» **EXERCISE**: A single number is needed: how many lines of the data hold the word "counterclockwise".

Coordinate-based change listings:
------------------------------------------------------------------------

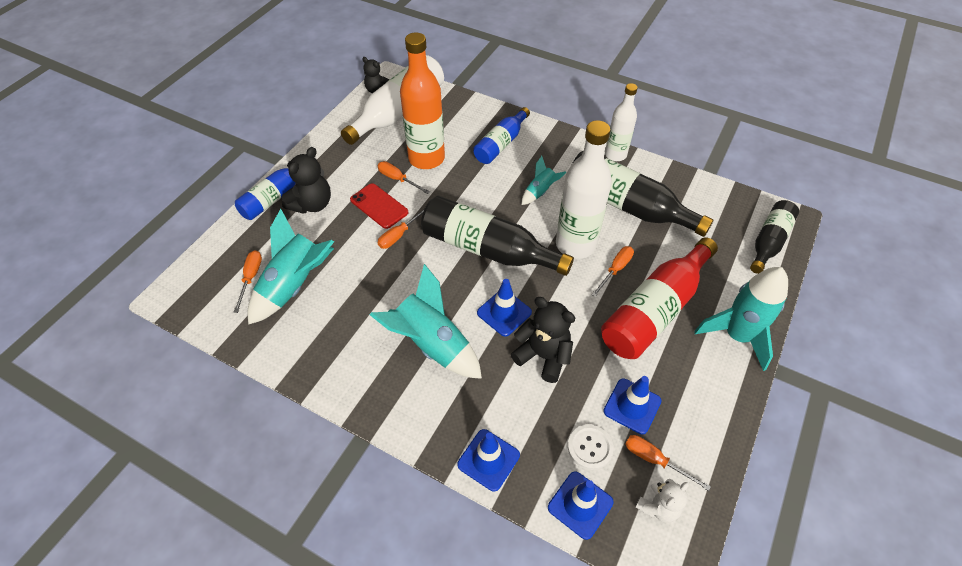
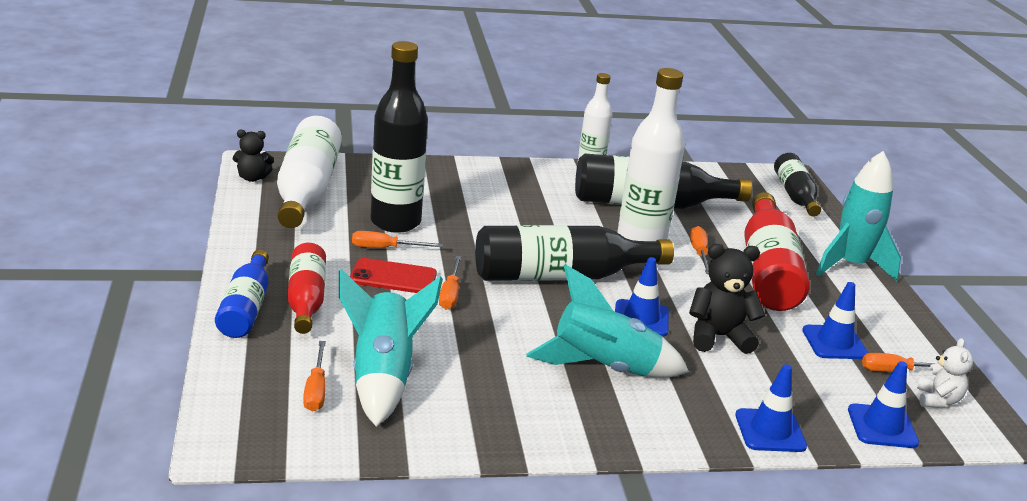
camera: 40 degrees left, 25 degrees down
orange screwdriver [234,250,262,313] -> orange screwdriver turned 150 degrees counterclockwise [303,341,326,411]
black teddy bear [282,147,331,214] -> red bottle [287,243,326,334]
orange bottle [400,32,445,169] -> black bottle [371,41,428,233]
blue bottle [473,107,530,164] -> none
turquoise rocket [522,156,567,205] -> none
white button [568,425,613,470] -> none

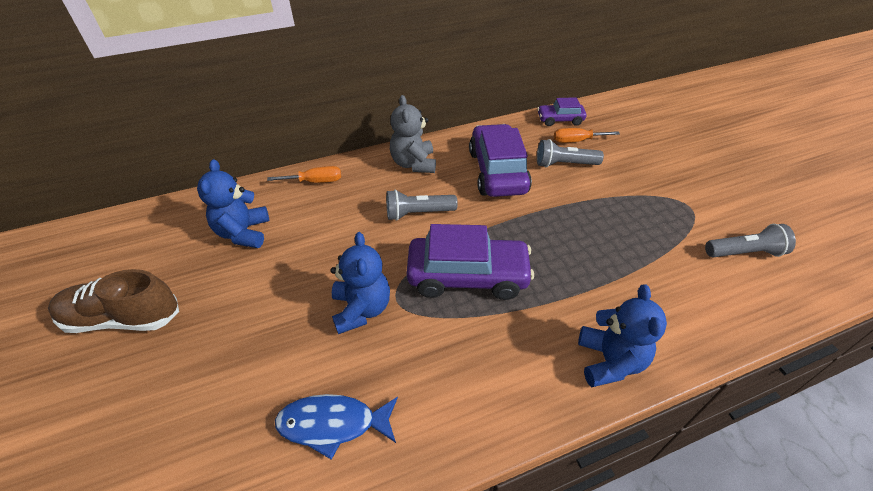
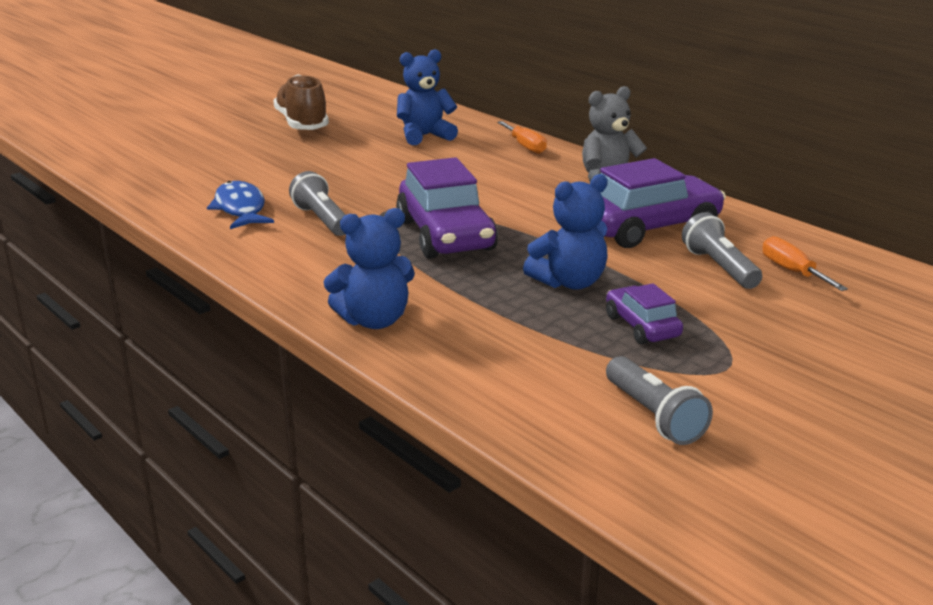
camera: 70 degrees right, 20 degrees down
blue teddy bear [330,232,390,334] -> blue teddy bear moved to [523,174,608,290]
grey flashlight [386,189,458,221] -> grey flashlight moved to [289,171,346,236]
purple car [537,97,586,126] -> purple car moved to [606,283,683,345]

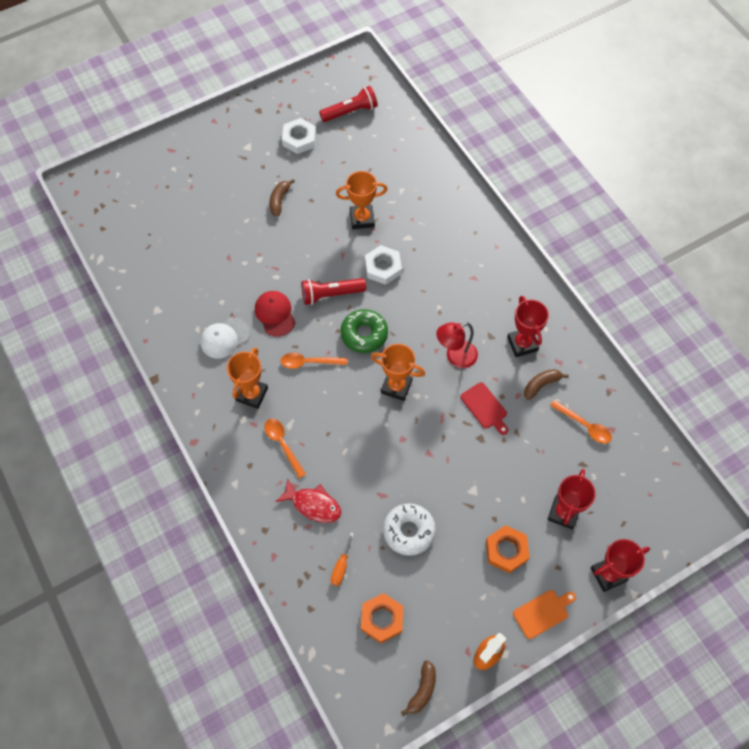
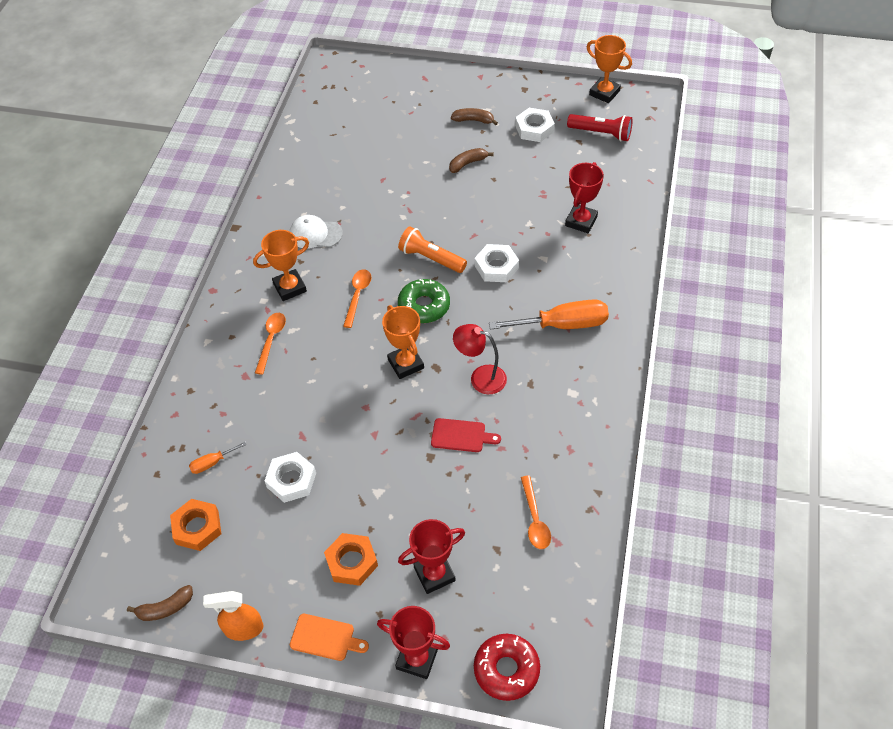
camera: 45 degrees right, 10 degrees down
red cap [255,291,296,337] -> none
red fish [275,479,341,523] -> none
orange spoon [281,353,347,369] -> orange spoon turned 60 degrees clockwise [343,269,371,328]
red flashlight [301,278,366,305] -> orange flashlight [398,226,467,273]
orange trophy [336,171,388,229] -> orange trophy moved to [587,35,632,103]
white donut [383,503,436,556] -> white nut [265,452,316,503]
red cutting board [461,382,508,435] -> red cutting board turned 90 degrees counterclockwise [431,418,501,452]
red trophy [507,296,549,357] -> red trophy moved to [565,162,604,233]
brown banana [524,369,569,400] -> brown banana moved to [451,108,498,125]
none -> red donut [474,634,540,701]
none -> orange screwdriver [489,299,609,330]

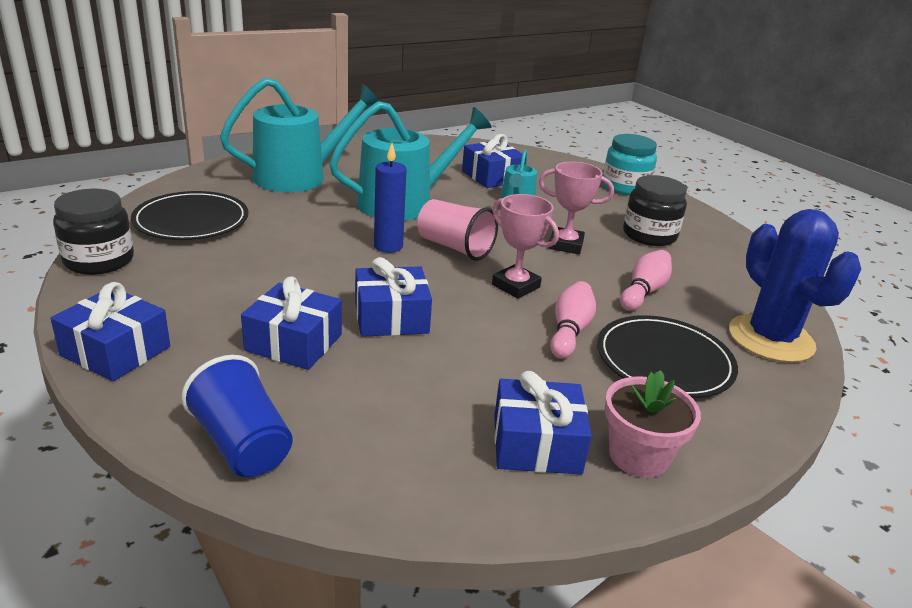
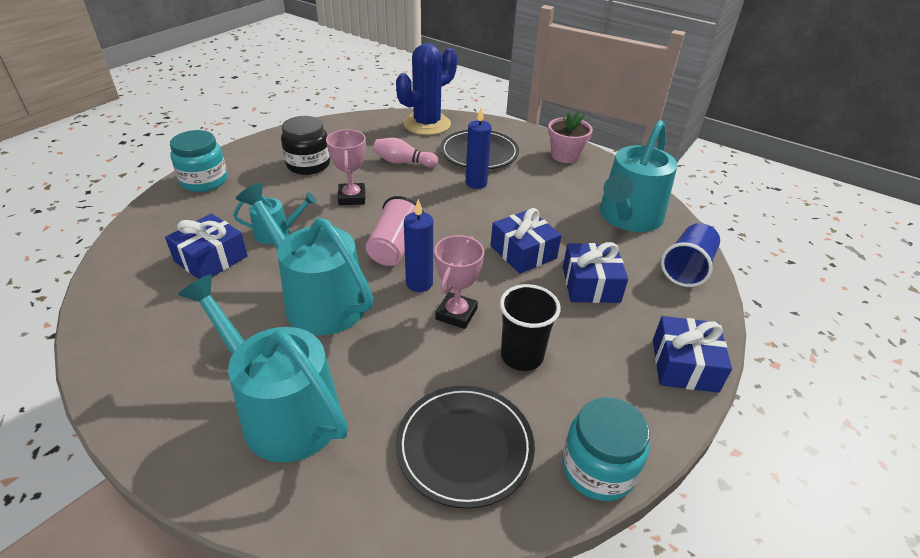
camera: 110 degrees left, 10 degrees up
black jar [53,189,134,275] -> turquoise jar [562,397,650,501]
pink trophy [492,194,559,299] -> pink trophy moved to [434,235,484,329]
blue gift [494,371,592,474] -> none
pink bowling pin [550,281,596,359] -> blue candle [466,108,492,189]
none -> black cup [500,284,561,371]
none -> turquoise watering can [600,120,677,232]

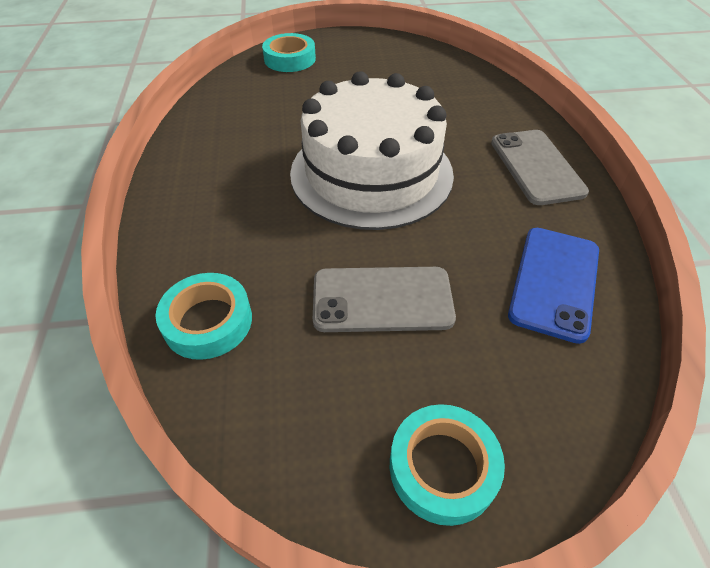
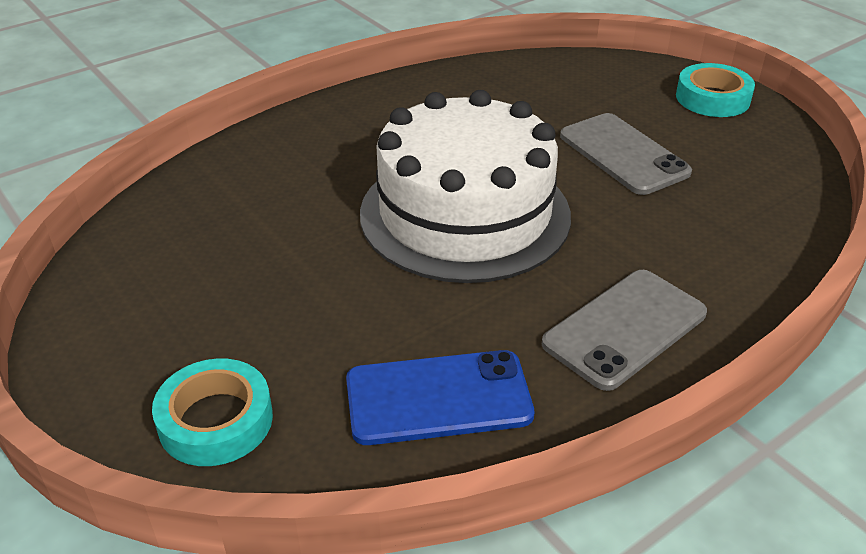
camera: 120 degrees left, 10 degrees down
turquoise tape [156,273,252,360] -> none
grey phone [491,130,589,205] -> grey phone moved to [542,270,707,391]
blue phone [508,228,599,344] -> blue phone moved to [346,350,534,445]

------------------------------------------------------------------------

» **ANSWER BOX**: 2